[Object transformation records]
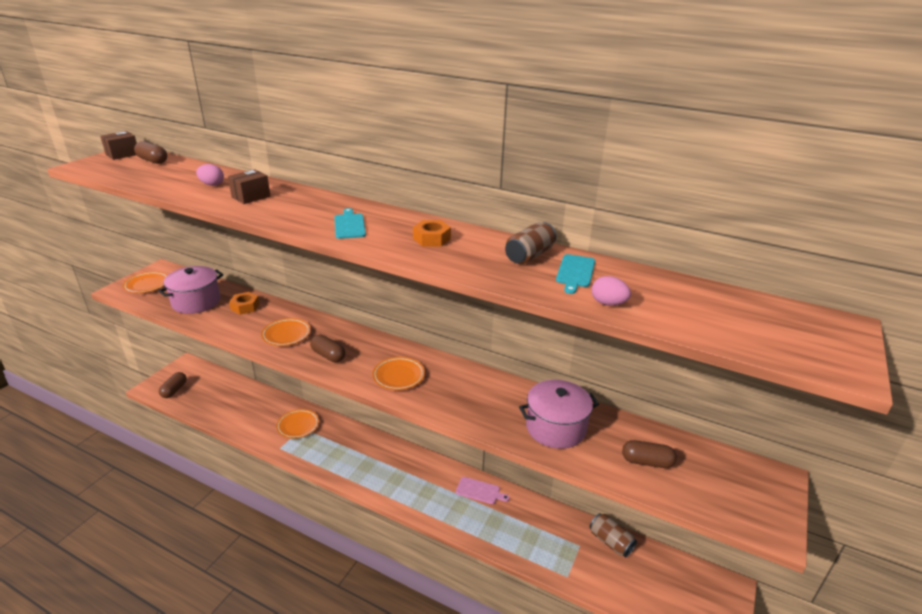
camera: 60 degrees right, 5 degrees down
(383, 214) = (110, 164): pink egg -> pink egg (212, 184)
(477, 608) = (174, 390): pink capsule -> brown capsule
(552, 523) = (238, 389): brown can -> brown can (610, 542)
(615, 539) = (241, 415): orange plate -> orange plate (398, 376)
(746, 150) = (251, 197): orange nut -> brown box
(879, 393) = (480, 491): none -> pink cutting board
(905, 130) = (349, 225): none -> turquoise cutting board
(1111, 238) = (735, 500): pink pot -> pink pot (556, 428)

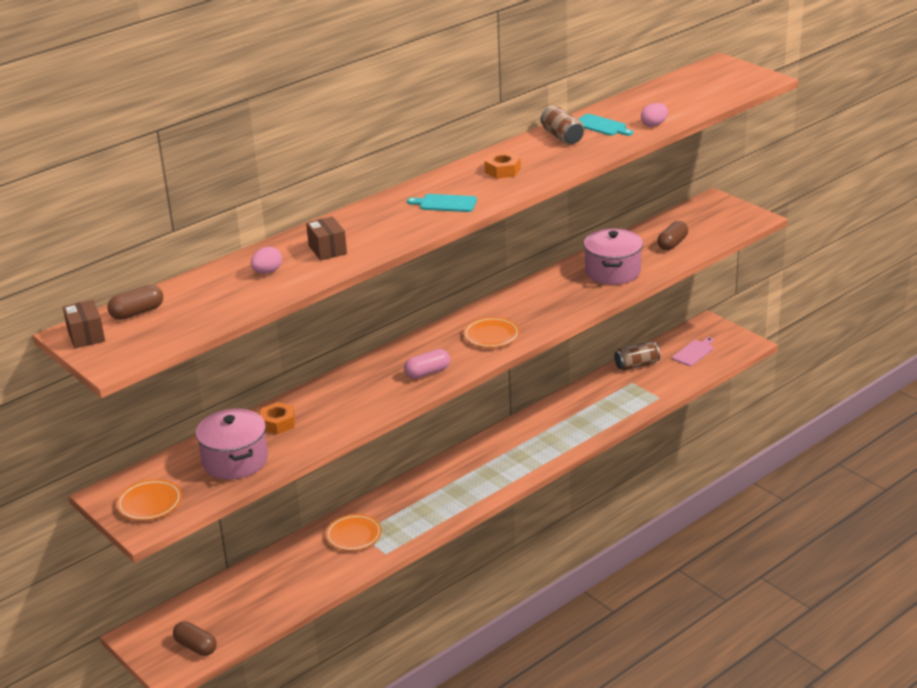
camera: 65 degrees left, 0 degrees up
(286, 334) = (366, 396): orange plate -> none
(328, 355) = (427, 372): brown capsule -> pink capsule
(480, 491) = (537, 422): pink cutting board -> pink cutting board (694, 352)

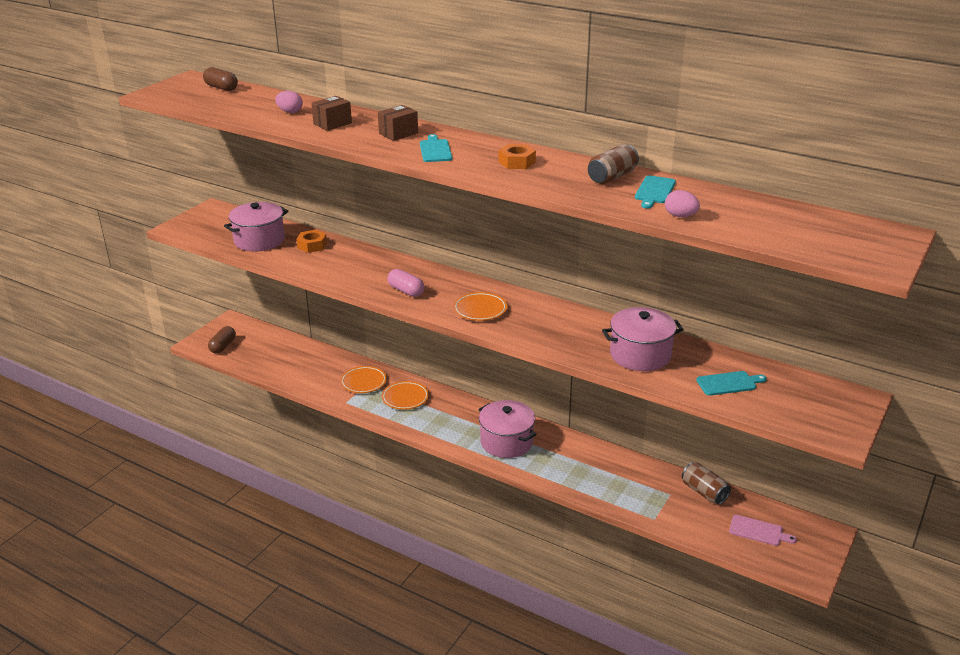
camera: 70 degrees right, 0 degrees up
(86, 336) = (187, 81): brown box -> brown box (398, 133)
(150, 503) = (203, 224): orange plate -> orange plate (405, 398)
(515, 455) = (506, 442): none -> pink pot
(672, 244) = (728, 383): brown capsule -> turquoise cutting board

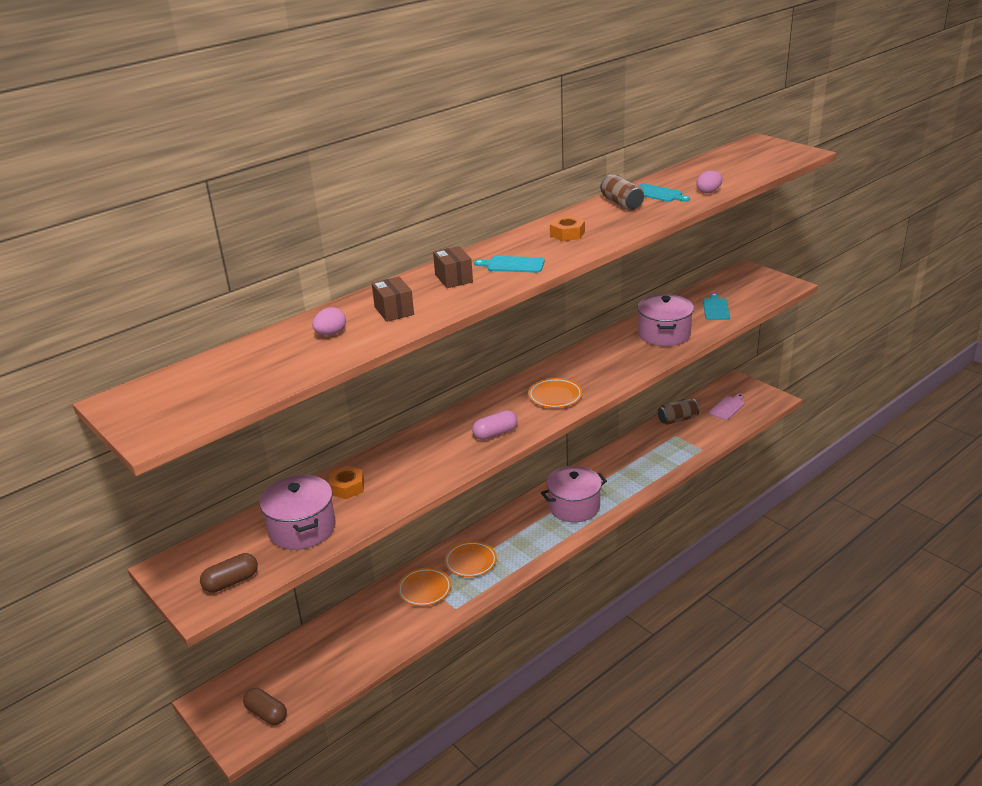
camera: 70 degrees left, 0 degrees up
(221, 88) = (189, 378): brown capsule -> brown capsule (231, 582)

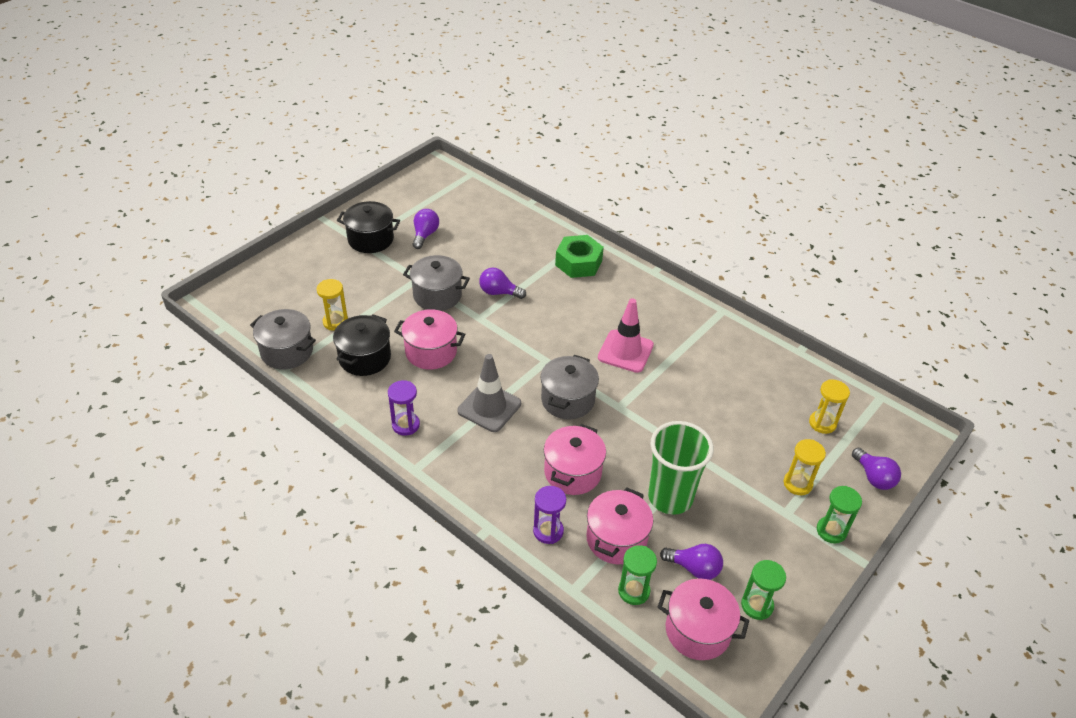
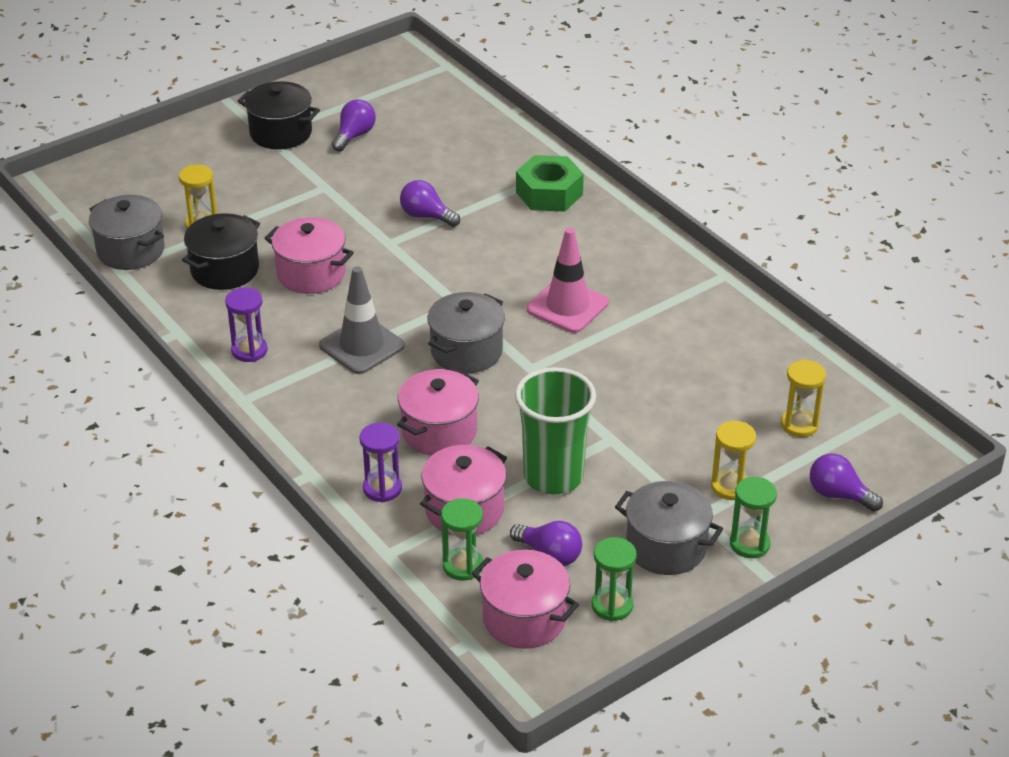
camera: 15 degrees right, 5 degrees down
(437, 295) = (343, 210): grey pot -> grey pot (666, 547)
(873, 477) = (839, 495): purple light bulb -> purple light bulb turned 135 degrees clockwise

■ WHAT THE EXERCISE ASKS
Please go through the entries and show every line with the word "degrees".

■ TASK SOLUTION
camera: 60 degrees right, 5 degrees down
camera: 65 degrees left, 0 degrees up
camera: 70 degrees right, 0 degrees up
camera: 70 degrees left, 0 degrees up
camera: 15 degrees right, 5 degrees down
(873, 477) = (839, 495): purple light bulb -> purple light bulb turned 135 degrees clockwise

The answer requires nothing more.